Gestellte Aufgabe: Schreibe die Zeilen unverändert ab, beginnend mit der ersten Zeile und endend mit der Zeile, die „85: 11:45 -> none“ enthält. Beide Grenzzeilen gehören dazu.

◇ ◇ ◇ ◇ ◇ ◇ ◇

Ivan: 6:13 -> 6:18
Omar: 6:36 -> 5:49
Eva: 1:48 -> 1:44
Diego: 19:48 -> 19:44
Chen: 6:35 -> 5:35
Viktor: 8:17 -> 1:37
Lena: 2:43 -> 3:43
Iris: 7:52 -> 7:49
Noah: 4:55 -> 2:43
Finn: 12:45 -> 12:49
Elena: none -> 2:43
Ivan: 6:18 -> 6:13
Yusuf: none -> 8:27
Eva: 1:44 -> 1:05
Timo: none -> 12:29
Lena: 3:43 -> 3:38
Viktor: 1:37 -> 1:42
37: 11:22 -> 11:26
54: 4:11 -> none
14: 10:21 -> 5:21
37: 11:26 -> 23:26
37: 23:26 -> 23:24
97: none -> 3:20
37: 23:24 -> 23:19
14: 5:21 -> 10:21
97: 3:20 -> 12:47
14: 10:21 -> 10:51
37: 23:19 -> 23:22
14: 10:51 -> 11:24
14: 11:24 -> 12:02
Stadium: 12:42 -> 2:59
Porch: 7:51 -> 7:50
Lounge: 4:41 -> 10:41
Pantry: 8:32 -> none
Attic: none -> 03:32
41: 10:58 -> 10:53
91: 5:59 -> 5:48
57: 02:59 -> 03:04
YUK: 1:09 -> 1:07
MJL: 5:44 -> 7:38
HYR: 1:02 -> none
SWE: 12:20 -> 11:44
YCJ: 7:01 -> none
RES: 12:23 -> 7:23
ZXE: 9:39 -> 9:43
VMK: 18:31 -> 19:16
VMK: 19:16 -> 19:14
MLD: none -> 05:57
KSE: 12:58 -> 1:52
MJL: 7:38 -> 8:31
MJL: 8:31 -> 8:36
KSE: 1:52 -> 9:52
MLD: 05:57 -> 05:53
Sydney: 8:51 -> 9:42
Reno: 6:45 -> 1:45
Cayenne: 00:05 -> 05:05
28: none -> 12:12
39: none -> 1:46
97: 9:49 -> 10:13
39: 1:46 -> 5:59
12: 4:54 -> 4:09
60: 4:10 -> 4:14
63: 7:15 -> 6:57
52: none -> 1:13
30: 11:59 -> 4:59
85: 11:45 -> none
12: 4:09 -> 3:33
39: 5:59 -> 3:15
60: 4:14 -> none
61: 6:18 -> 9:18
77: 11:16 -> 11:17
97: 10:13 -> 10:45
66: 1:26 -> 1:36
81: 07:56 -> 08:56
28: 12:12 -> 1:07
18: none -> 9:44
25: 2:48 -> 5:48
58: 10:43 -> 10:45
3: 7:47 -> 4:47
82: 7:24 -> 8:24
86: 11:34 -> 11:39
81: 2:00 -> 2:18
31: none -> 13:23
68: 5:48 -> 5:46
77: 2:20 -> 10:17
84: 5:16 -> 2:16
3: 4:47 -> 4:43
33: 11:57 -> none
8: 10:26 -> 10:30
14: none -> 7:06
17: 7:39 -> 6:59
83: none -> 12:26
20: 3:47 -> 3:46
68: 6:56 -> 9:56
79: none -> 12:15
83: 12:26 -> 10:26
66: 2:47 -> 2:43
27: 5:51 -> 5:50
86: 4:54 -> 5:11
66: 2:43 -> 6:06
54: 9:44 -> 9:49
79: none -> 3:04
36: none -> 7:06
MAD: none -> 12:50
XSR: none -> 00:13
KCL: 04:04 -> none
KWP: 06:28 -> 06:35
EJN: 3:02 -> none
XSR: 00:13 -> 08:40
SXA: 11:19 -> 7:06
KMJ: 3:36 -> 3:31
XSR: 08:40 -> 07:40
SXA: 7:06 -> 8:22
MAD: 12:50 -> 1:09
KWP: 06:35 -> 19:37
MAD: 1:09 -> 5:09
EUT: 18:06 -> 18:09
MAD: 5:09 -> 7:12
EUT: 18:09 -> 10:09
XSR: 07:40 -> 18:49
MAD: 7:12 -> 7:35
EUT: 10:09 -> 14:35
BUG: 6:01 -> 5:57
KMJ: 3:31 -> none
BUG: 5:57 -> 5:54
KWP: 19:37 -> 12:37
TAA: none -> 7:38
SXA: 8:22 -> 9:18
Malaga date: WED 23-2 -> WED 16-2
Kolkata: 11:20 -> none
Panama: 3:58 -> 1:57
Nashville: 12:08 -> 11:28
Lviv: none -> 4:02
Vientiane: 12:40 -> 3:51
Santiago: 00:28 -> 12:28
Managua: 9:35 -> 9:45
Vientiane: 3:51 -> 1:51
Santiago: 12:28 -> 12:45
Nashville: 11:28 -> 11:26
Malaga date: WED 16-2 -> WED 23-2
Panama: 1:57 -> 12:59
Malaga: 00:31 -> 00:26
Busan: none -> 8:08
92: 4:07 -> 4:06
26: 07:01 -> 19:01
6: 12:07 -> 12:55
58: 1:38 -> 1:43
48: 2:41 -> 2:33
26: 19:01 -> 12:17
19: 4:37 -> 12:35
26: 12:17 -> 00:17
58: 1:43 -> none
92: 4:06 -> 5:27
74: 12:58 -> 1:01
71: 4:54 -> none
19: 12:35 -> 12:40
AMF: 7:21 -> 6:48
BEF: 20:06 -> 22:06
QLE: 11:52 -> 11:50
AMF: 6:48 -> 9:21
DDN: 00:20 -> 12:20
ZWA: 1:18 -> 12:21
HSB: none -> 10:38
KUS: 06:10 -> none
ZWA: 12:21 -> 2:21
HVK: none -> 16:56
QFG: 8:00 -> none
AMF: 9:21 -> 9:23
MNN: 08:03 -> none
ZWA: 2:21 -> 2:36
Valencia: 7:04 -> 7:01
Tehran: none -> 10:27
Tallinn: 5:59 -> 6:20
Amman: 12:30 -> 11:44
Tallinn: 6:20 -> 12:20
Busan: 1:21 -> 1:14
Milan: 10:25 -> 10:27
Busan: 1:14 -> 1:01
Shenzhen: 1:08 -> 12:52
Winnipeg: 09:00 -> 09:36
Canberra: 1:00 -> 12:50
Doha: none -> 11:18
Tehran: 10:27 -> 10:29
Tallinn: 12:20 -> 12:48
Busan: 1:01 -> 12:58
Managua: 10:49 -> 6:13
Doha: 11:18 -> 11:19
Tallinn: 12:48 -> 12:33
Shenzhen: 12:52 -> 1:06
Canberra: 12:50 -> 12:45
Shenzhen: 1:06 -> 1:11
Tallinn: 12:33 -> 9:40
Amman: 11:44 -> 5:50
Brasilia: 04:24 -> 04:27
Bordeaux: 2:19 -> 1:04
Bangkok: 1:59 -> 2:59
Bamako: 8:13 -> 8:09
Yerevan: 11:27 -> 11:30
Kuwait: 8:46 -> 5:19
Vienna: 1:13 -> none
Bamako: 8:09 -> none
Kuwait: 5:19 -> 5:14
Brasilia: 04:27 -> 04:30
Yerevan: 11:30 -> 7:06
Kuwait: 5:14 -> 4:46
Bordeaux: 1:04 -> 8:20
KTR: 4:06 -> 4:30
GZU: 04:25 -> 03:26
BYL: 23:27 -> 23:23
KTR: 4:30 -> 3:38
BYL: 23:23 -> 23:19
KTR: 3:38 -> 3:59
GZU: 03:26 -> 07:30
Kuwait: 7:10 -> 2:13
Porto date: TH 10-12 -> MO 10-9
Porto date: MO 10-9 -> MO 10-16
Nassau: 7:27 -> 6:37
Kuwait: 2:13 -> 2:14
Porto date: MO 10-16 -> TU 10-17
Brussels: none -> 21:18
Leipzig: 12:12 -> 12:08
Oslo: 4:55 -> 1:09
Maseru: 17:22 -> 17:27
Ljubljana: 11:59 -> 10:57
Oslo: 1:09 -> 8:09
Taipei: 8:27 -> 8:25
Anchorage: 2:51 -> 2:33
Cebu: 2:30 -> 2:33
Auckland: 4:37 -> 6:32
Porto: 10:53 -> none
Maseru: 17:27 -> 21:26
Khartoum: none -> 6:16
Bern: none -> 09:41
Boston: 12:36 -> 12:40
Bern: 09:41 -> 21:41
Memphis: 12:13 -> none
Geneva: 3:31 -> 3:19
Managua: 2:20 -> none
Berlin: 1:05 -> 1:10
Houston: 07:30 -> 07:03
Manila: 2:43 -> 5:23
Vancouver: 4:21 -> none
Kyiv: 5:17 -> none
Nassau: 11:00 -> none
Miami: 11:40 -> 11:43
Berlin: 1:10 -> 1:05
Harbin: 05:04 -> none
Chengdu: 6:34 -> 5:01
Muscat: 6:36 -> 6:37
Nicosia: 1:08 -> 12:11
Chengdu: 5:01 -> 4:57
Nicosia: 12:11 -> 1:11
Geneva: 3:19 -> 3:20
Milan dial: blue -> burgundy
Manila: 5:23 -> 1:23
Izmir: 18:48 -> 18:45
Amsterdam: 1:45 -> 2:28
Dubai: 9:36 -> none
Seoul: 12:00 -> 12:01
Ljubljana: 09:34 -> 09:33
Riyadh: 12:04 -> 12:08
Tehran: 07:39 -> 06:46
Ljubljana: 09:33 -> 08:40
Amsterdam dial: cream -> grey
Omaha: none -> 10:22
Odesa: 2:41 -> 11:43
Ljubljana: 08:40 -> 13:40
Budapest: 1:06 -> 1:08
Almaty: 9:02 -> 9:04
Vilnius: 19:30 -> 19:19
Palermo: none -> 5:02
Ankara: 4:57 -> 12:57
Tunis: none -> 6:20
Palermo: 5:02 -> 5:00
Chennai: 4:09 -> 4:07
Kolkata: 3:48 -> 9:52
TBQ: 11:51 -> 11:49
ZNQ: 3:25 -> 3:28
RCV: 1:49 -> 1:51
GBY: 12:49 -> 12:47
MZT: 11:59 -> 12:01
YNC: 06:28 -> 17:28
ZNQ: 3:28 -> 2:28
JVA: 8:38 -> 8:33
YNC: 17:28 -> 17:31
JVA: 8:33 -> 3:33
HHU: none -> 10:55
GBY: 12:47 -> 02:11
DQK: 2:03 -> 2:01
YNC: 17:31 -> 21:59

◇ ◇ ◇ ◇ ◇ ◇ ◇

Ergebnis der Übung:
Ivan: 6:13 -> 6:18
Omar: 6:36 -> 5:49
Eva: 1:48 -> 1:44
Diego: 19:48 -> 19:44
Chen: 6:35 -> 5:35
Viktor: 8:17 -> 1:37
Lena: 2:43 -> 3:43
Iris: 7:52 -> 7:49
Noah: 4:55 -> 2:43
Finn: 12:45 -> 12:49
Elena: none -> 2:43
Ivan: 6:18 -> 6:13
Yusuf: none -> 8:27
Eva: 1:44 -> 1:05
Timo: none -> 12:29
Lena: 3:43 -> 3:38
Viktor: 1:37 -> 1:42
37: 11:22 -> 11:26
54: 4:11 -> none
14: 10:21 -> 5:21
37: 11:26 -> 23:26
37: 23:26 -> 23:24
97: none -> 3:20
37: 23:24 -> 23:19
14: 5:21 -> 10:21
97: 3:20 -> 12:47
14: 10:21 -> 10:51
37: 23:19 -> 23:22
14: 10:51 -> 11:24
14: 11:24 -> 12:02
Stadium: 12:42 -> 2:59
Porch: 7:51 -> 7:50
Lounge: 4:41 -> 10:41
Pantry: 8:32 -> none
Attic: none -> 03:32
41: 10:58 -> 10:53
91: 5:59 -> 5:48
57: 02:59 -> 03:04
YUK: 1:09 -> 1:07
MJL: 5:44 -> 7:38
HYR: 1:02 -> none
SWE: 12:20 -> 11:44
YCJ: 7:01 -> none
RES: 12:23 -> 7:23
ZXE: 9:39 -> 9:43
VMK: 18:31 -> 19:16
VMK: 19:16 -> 19:14
MLD: none -> 05:57
KSE: 12:58 -> 1:52
MJL: 7:38 -> 8:31
MJL: 8:31 -> 8:36
KSE: 1:52 -> 9:52
MLD: 05:57 -> 05:53
Sydney: 8:51 -> 9:42
Reno: 6:45 -> 1:45
Cayenne: 00:05 -> 05:05
28: none -> 12:12
39: none -> 1:46
97: 9:49 -> 10:13
39: 1:46 -> 5:59
12: 4:54 -> 4:09
60: 4:10 -> 4:14
63: 7:15 -> 6:57
52: none -> 1:13
30: 11:59 -> 4:59
85: 11:45 -> none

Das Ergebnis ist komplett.